_TASK DIRECTIONS_
Restate the data below word for word, and let no image into your version.

_PROVIDED RECORDS_
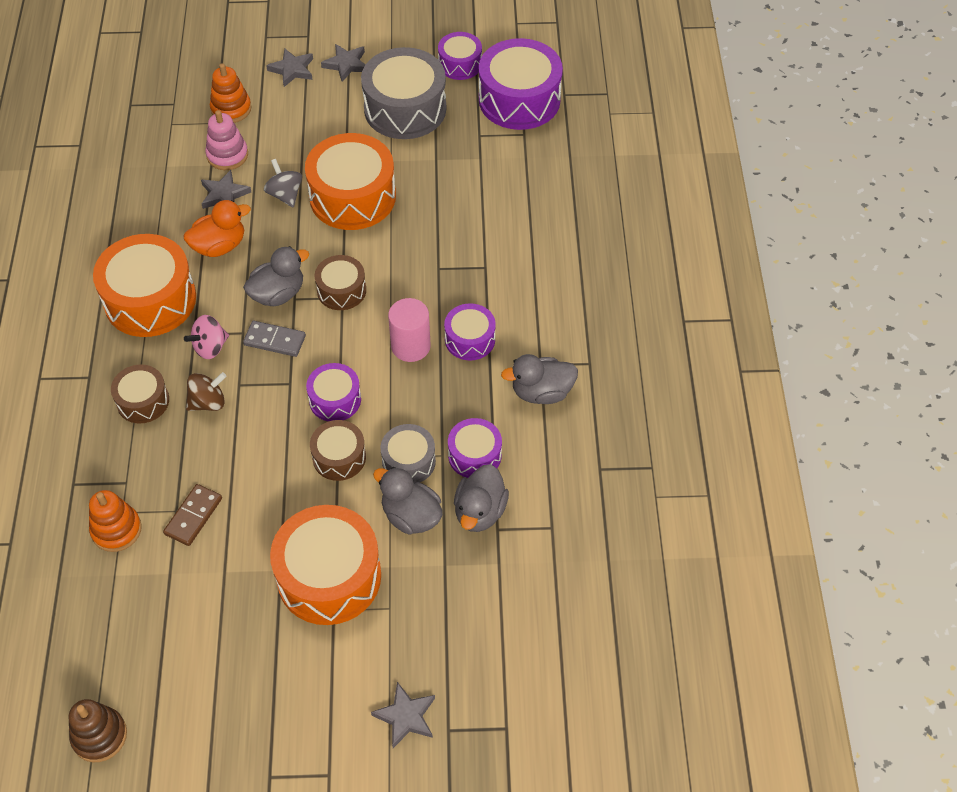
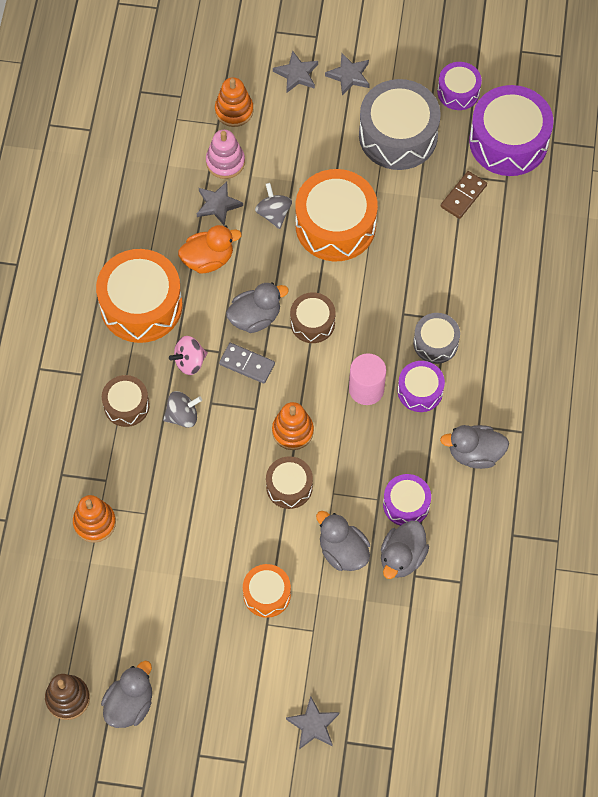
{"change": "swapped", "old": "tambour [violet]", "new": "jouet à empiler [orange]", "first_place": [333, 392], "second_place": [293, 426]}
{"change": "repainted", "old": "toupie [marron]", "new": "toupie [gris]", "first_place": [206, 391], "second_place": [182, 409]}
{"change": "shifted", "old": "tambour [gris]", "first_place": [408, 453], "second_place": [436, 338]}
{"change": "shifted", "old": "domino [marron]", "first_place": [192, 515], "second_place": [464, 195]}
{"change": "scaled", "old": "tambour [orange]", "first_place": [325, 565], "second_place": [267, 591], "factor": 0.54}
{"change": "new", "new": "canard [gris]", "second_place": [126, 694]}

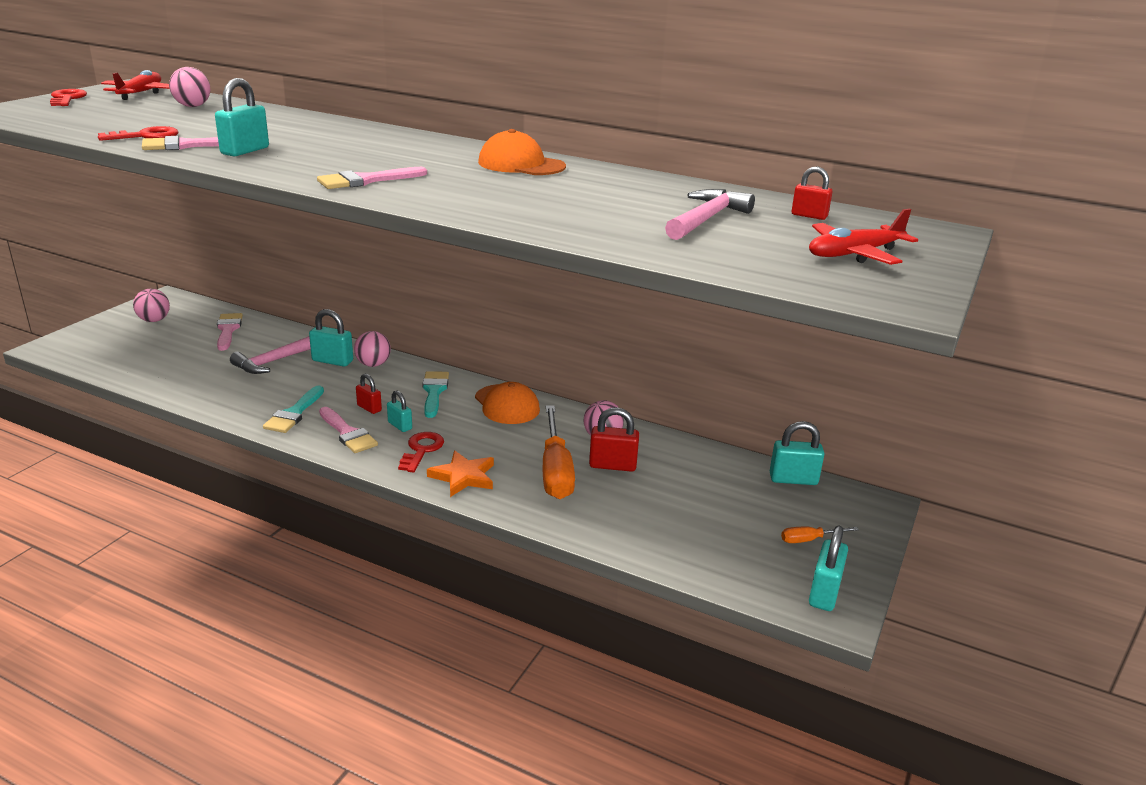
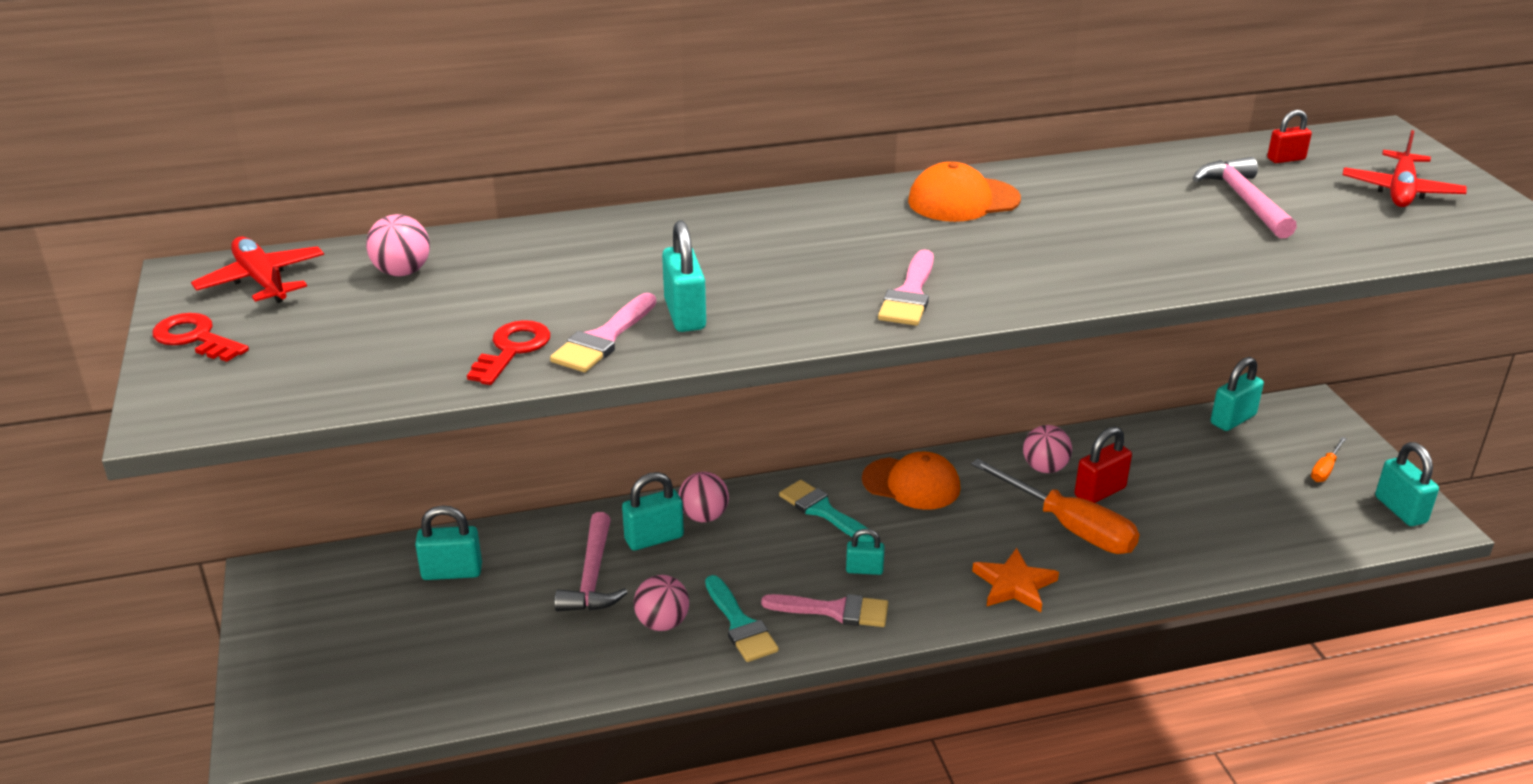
{"change": "shifted", "old": "balle [rose]", "first_place": [151, 305], "second_place": [661, 603]}
{"change": "swapped", "old": "pinceau [rose]", "new": "cadenas [turquoise]", "first_place": [230, 332], "second_place": [448, 542]}
{"change": "gone", "old": "cadenas [rouge]", "first_place": [369, 394]}
{"change": "gone", "old": "clé [rouge]", "first_place": [421, 452]}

_FINISHED TASK_
{"change": "swapped", "old": "tambour [violet]", "new": "jouet à empiler [orange]", "first_place": [333, 392], "second_place": [293, 426]}
{"change": "repainted", "old": "toupie [marron]", "new": "toupie [gris]", "first_place": [206, 391], "second_place": [182, 409]}
{"change": "shifted", "old": "tambour [gris]", "first_place": [408, 453], "second_place": [436, 338]}
{"change": "shifted", "old": "domino [marron]", "first_place": [192, 515], "second_place": [464, 195]}
{"change": "scaled", "old": "tambour [orange]", "first_place": [325, 565], "second_place": [267, 591], "factor": 0.54}
{"change": "new", "new": "canard [gris]", "second_place": [126, 694]}

{"change": "shifted", "old": "balle [rose]", "first_place": [151, 305], "second_place": [661, 603]}
{"change": "swapped", "old": "pinceau [rose]", "new": "cadenas [turquoise]", "first_place": [230, 332], "second_place": [448, 542]}
{"change": "gone", "old": "cadenas [rouge]", "first_place": [369, 394]}
{"change": "gone", "old": "clé [rouge]", "first_place": [421, 452]}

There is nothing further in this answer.